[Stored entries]
┏━━

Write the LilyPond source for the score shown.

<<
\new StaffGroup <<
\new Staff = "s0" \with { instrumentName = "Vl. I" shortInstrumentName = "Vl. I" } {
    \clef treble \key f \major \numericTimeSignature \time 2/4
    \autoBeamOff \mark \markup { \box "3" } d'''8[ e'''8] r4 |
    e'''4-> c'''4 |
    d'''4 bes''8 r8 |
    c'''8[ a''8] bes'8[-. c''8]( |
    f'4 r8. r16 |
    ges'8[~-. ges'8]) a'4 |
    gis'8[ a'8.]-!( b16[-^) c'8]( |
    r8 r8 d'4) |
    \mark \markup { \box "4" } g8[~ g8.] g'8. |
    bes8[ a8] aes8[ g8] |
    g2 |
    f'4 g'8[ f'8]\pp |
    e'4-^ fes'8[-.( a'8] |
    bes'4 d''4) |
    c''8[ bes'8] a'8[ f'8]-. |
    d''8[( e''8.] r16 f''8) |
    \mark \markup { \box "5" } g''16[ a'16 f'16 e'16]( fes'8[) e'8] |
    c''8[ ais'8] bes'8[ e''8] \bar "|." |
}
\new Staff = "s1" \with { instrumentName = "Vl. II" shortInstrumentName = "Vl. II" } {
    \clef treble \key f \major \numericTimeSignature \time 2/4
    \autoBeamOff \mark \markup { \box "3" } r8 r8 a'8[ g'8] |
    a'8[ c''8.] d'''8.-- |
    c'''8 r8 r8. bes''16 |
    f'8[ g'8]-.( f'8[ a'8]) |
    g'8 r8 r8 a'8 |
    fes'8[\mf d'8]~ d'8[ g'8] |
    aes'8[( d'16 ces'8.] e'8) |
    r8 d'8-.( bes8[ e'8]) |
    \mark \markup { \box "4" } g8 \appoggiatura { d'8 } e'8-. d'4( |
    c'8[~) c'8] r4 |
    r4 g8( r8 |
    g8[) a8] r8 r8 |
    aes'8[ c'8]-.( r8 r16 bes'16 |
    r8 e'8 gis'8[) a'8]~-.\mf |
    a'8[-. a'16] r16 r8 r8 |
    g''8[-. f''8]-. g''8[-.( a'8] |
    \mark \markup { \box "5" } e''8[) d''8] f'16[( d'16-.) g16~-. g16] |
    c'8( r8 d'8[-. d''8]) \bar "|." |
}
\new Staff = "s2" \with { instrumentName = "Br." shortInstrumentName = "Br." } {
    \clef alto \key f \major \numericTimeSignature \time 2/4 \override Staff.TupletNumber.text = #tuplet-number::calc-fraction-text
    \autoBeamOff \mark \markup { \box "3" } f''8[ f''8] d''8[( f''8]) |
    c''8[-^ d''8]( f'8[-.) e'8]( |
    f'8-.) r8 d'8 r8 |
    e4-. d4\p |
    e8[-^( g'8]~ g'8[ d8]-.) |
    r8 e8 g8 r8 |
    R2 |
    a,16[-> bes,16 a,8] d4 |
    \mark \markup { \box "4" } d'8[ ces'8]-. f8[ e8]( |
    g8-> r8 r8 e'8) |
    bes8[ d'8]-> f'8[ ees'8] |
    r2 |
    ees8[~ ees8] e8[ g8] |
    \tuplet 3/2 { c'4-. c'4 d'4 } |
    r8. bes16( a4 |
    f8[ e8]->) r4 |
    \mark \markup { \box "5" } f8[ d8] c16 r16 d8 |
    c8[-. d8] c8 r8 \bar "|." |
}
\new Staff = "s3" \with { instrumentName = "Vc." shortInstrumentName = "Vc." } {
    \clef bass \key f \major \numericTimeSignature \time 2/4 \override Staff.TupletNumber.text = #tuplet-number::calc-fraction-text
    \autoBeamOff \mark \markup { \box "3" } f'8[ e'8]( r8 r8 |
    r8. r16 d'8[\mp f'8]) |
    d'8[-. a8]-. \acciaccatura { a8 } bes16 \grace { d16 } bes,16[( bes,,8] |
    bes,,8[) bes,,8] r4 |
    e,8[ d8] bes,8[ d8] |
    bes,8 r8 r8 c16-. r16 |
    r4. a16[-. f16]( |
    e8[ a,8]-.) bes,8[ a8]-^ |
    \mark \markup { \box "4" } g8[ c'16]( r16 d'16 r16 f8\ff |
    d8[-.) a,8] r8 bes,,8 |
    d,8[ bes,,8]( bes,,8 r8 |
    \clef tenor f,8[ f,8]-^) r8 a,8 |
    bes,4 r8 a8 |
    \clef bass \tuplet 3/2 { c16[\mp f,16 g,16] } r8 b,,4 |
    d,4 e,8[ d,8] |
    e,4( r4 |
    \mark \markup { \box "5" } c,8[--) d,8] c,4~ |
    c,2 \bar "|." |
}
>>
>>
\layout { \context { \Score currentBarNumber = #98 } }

┗━━

▶ [The problem] Pick out every line in the rows above that contains the string "autoBeamOff", treating uppercase and lowercase as different.

▶ [Task output]
    \autoBeamOff \mark \markup { \box "3" } d'''8[ e'''8] r4 |
    \autoBeamOff \mark \markup { \box "3" } r8 r8 a'8[ g'8] |
    \autoBeamOff \mark \markup { \box "3" } f''8[ f''8] d''8[( f''8]) |
    \autoBeamOff \mark \markup { \box "3" } f'8[ e'8]( r8 r8 |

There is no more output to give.